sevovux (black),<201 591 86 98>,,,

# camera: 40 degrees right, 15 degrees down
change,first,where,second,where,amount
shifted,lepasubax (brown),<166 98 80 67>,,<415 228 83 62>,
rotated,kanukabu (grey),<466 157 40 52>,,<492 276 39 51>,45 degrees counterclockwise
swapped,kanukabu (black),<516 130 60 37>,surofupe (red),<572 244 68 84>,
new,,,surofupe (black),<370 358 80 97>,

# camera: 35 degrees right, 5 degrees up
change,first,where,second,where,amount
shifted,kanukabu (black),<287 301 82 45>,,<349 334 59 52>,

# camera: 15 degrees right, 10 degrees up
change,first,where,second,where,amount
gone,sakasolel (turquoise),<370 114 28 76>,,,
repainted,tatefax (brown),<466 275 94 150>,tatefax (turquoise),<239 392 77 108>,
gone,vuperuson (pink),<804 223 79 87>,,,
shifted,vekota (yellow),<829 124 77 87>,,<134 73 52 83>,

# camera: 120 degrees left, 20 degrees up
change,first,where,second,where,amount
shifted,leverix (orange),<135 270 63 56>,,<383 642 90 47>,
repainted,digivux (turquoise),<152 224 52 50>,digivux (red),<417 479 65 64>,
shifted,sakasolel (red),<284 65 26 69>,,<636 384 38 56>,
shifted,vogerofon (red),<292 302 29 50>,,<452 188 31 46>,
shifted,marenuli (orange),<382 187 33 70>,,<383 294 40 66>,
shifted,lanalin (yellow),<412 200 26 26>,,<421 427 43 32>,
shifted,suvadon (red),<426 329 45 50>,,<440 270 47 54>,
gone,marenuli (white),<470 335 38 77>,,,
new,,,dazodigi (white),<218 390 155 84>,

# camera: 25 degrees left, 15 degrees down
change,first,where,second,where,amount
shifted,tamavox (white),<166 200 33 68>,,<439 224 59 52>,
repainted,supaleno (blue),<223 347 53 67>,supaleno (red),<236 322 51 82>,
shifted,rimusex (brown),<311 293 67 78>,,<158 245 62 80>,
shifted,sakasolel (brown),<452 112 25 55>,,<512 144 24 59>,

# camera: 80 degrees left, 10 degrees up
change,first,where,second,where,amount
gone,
━━━━━━━━
Repeat this material verbatim.

| Task output |
sevovux (black),<201 591 86 98>,,,

# camera: 40 degrees right, 15 degrees down
change,first,where,second,where,amount
shifted,lepasubax (brown),<166 98 80 67>,,<415 228 83 62>,
rotated,kanukabu (grey),<466 157 40 52>,,<492 276 39 51>,45 degrees counterclockwise
swapped,kanukabu (black),<516 130 60 37>,surofupe (red),<572 244 68 84>,
new,,,surofupe (black),<370 358 80 97>,

# camera: 35 degrees right, 5 degrees up
change,first,where,second,where,amount
shifted,kanukabu (black),<287 301 82 45>,,<349 334 59 52>,

# camera: 15 degrees right, 10 degrees up
change,first,where,second,where,amount
gone,sakasolel (turquoise),<370 114 28 76>,,,
repainted,tatefax (brown),<466 275 94 150>,tatefax (turquoise),<239 392 77 108>,
gone,vuperuson (pink),<804 223 79 87>,,,
shifted,vekota (yellow),<829 124 77 87>,,<134 73 52 83>,

# camera: 120 degrees left, 20 degrees up
change,first,where,second,where,amount
shifted,leverix (orange),<135 270 63 56>,,<383 642 90 47>,
repainted,digivux (turquoise),<152 224 52 50>,digivux (red),<417 479 65 64>,
shifted,sakasolel (red),<284 65 26 69>,,<636 384 38 56>,
shifted,vogerofon (red),<292 302 29 50>,,<452 188 31 46>,
shifted,marenuli (orange),<382 187 33 70>,,<383 294 40 66>,
shifted,lanalin (yellow),<412 200 26 26>,,<421 427 43 32>,
shifted,suvadon (red),<426 329 45 50>,,<440 270 47 54>,
gone,marenuli (white),<470 335 38 77>,,,
new,,,dazodigi (white),<218 390 155 84>,

# camera: 25 degrees left, 15 degrees down
change,first,where,second,where,amount
shifted,tamavox (white),<166 200 33 68>,,<439 224 59 52>,
repainted,supaleno (blue),<223 347 53 67>,supaleno (red),<236 322 51 82>,
shifted,rimusex (brown),<311 293 67 78>,,<158 245 62 80>,
shifted,sakasolel (brown),<452 112 25 55>,,<512 144 24 59>,

# camera: 80 degrees left, 10 degrees up
change,first,where,second,where,amount
gone,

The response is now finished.